THE INPUT: Begin

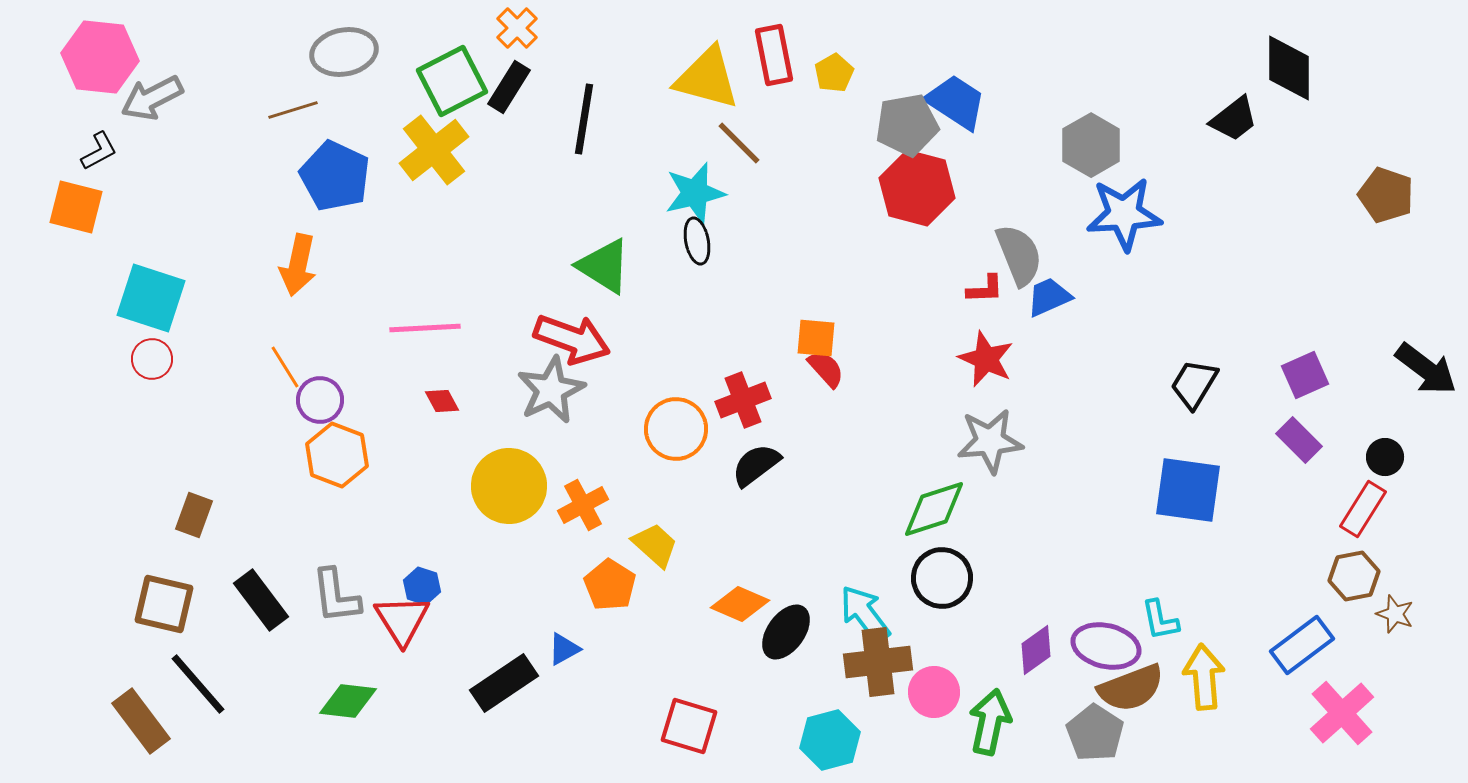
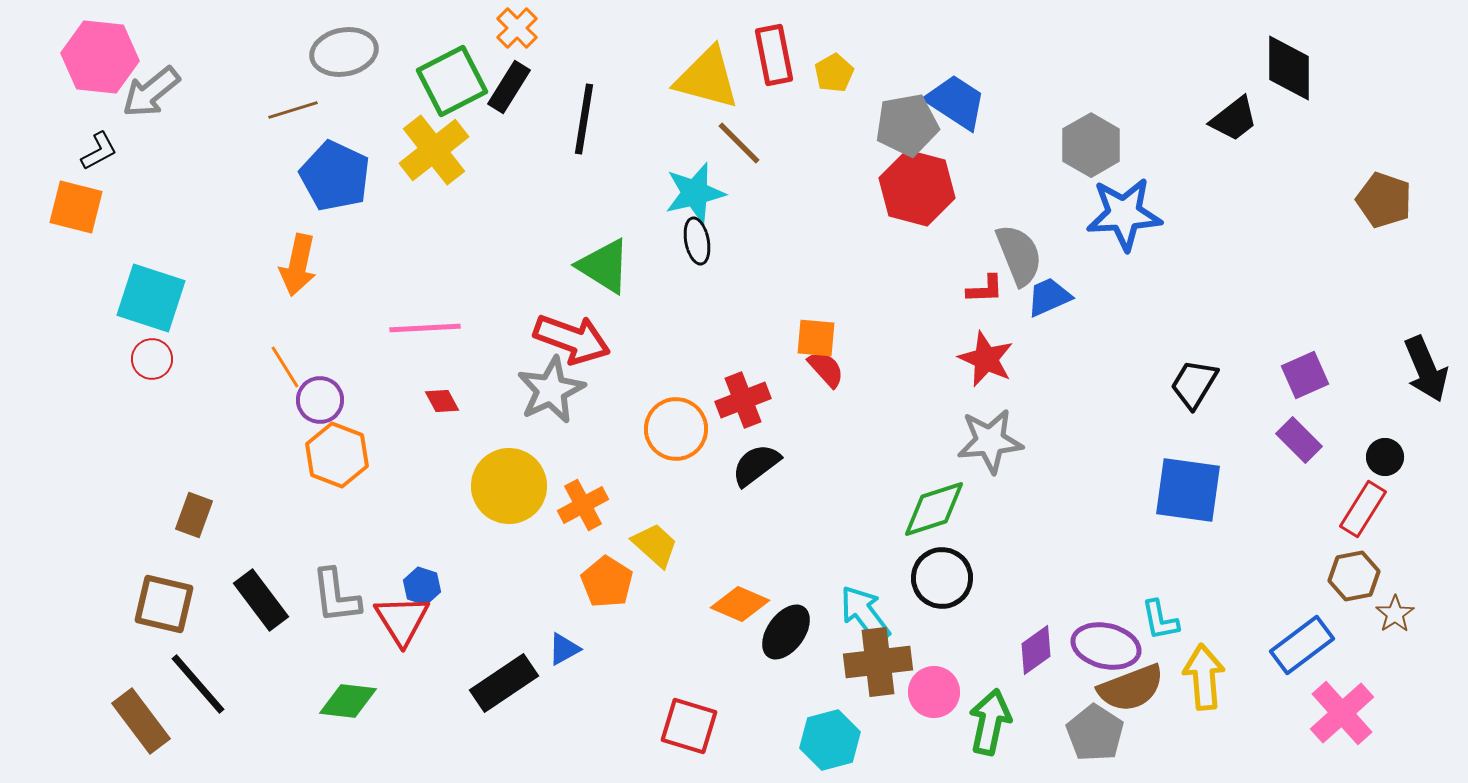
gray arrow at (152, 98): moved 1 px left, 6 px up; rotated 12 degrees counterclockwise
brown pentagon at (1386, 195): moved 2 px left, 5 px down
black arrow at (1426, 369): rotated 30 degrees clockwise
orange pentagon at (610, 585): moved 3 px left, 3 px up
brown star at (1395, 614): rotated 18 degrees clockwise
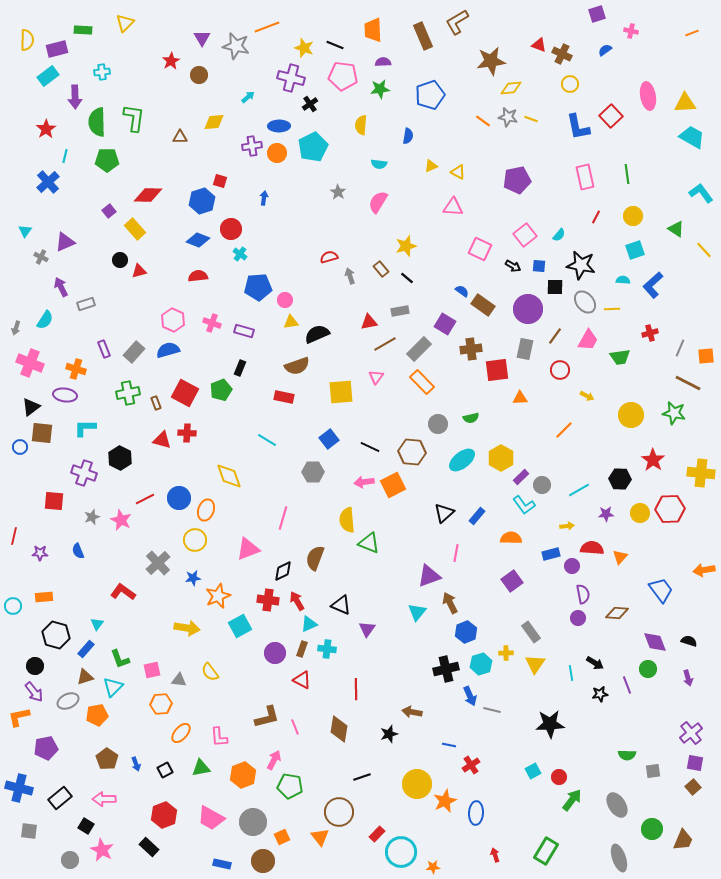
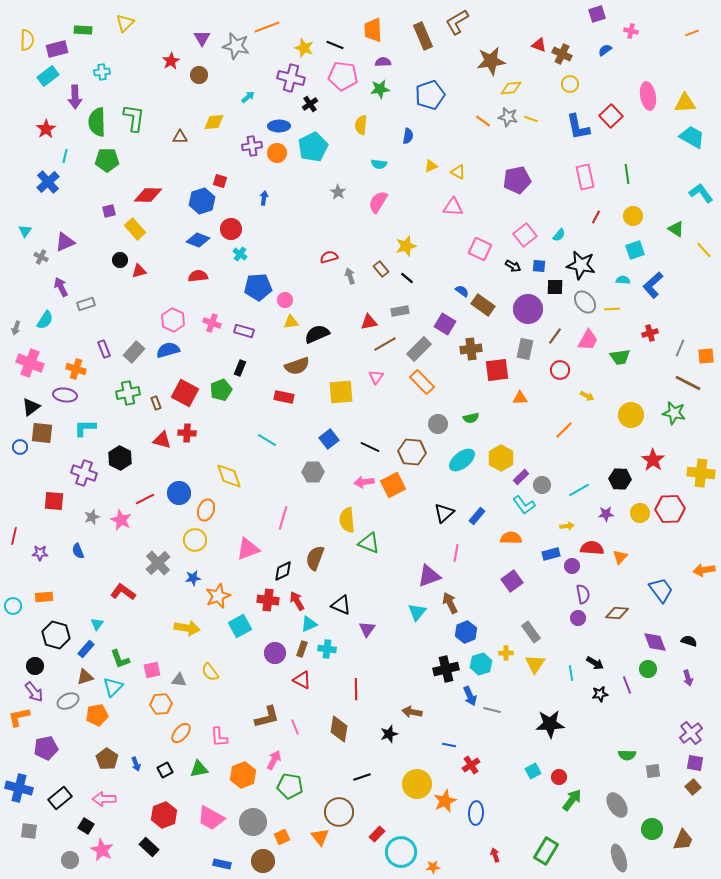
purple square at (109, 211): rotated 24 degrees clockwise
blue circle at (179, 498): moved 5 px up
green triangle at (201, 768): moved 2 px left, 1 px down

THE INPUT: End

## TASK PROMPT
Reproduce each record above by retyping it exactly; omit all images.

## RESULT OF THE TASK
gray arrow at (152, 98): moved 1 px left, 6 px up; rotated 12 degrees counterclockwise
brown pentagon at (1386, 195): moved 2 px left, 5 px down
black arrow at (1426, 369): rotated 30 degrees clockwise
orange pentagon at (610, 585): moved 3 px left, 3 px up
brown star at (1395, 614): rotated 18 degrees clockwise
purple square at (109, 211): rotated 24 degrees clockwise
blue circle at (179, 498): moved 5 px up
green triangle at (201, 768): moved 2 px left, 1 px down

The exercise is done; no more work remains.